● Instructions for the task
Pictures are not repeated. Every line from the beginning of the entries through the one with "domino (no. 2 from left)" is restated exactly.
┄┄┄┄┄┄
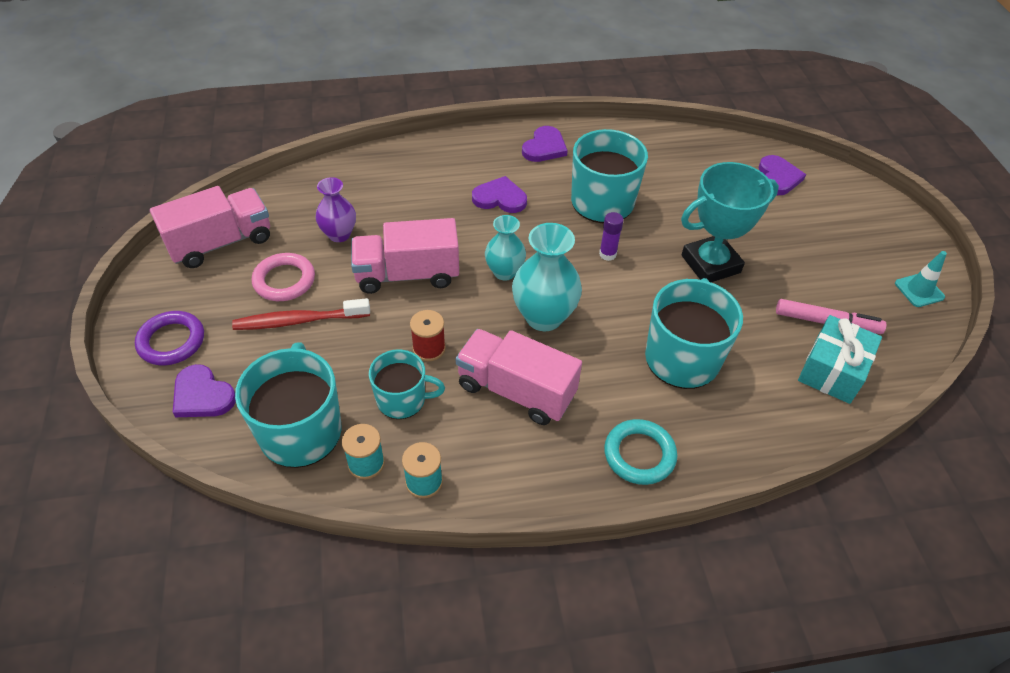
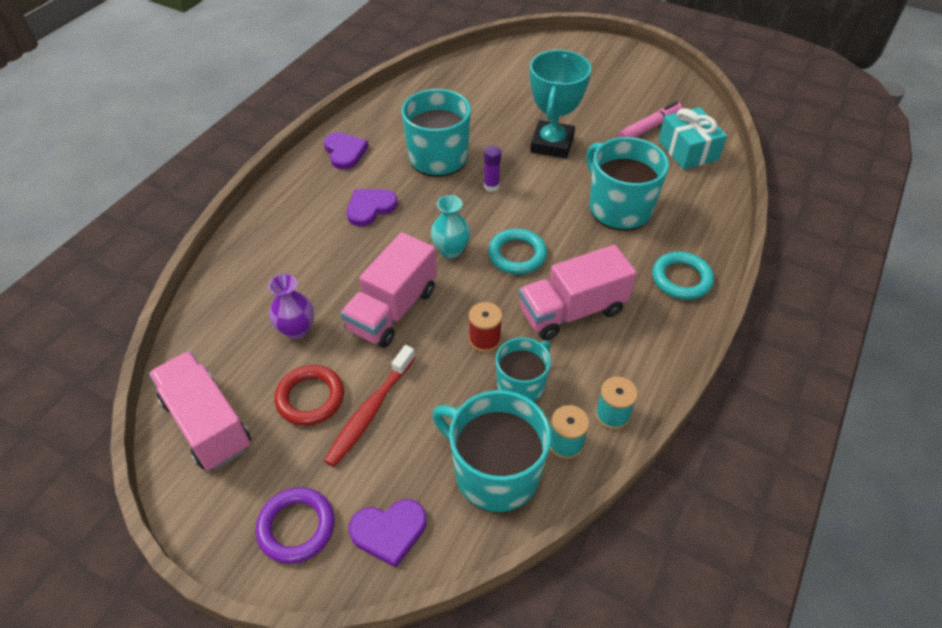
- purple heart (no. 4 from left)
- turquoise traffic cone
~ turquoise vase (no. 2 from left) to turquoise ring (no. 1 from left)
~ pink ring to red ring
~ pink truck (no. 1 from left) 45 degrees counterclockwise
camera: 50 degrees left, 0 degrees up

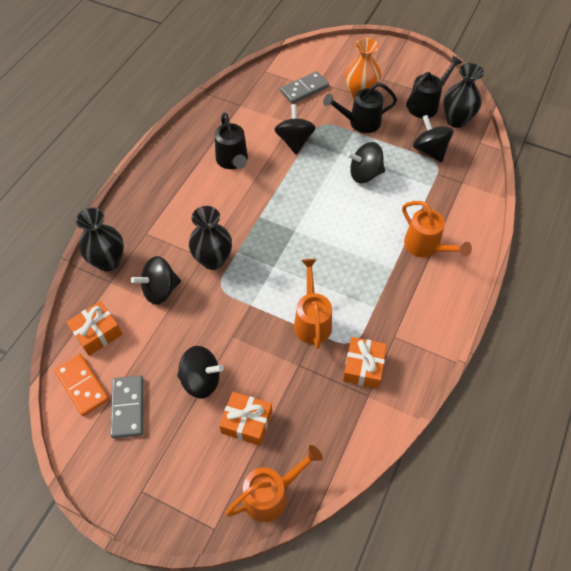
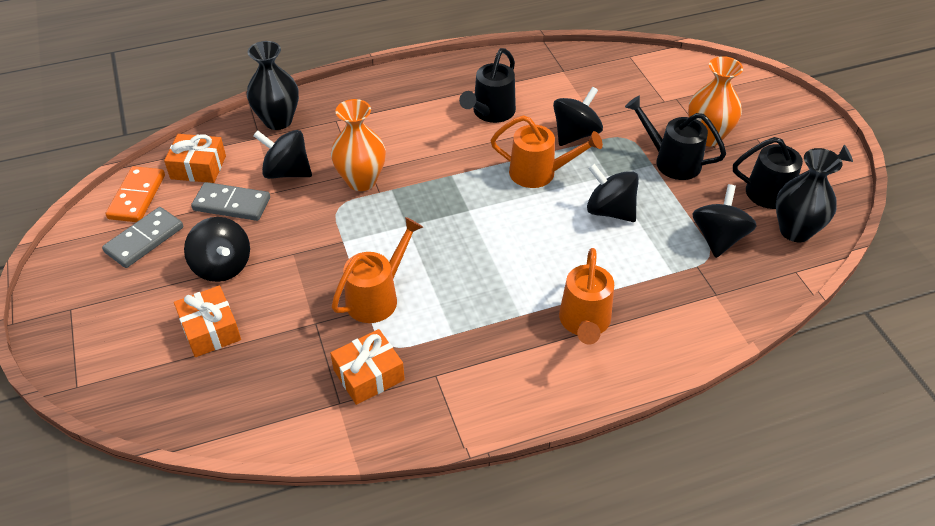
~ orange watering can (no. 1 from left in the first image) to orange watering can (no. 2 from left)
~ grey domino (no. 2 from left)
~ black vase (no. 2 from left) to orange vase (no. 1 from left)
camera: 45 degrees right, 10 degrees down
┄┄┄┄┄┄
● Your response
- purple heart (no. 4 from left)
- turquoise traffic cone
~ turquoise vase (no. 2 from left) to turquoise ring (no. 1 from left)
~ pink ring to red ring
~ pink truck (no. 1 from left) 45 degrees counterclockwise
camera: 50 degrees left, 0 degrees up

~ orange watering can (no. 1 from left in the first image) to orange watering can (no. 2 from left)
~ grey domino (no. 2 from left)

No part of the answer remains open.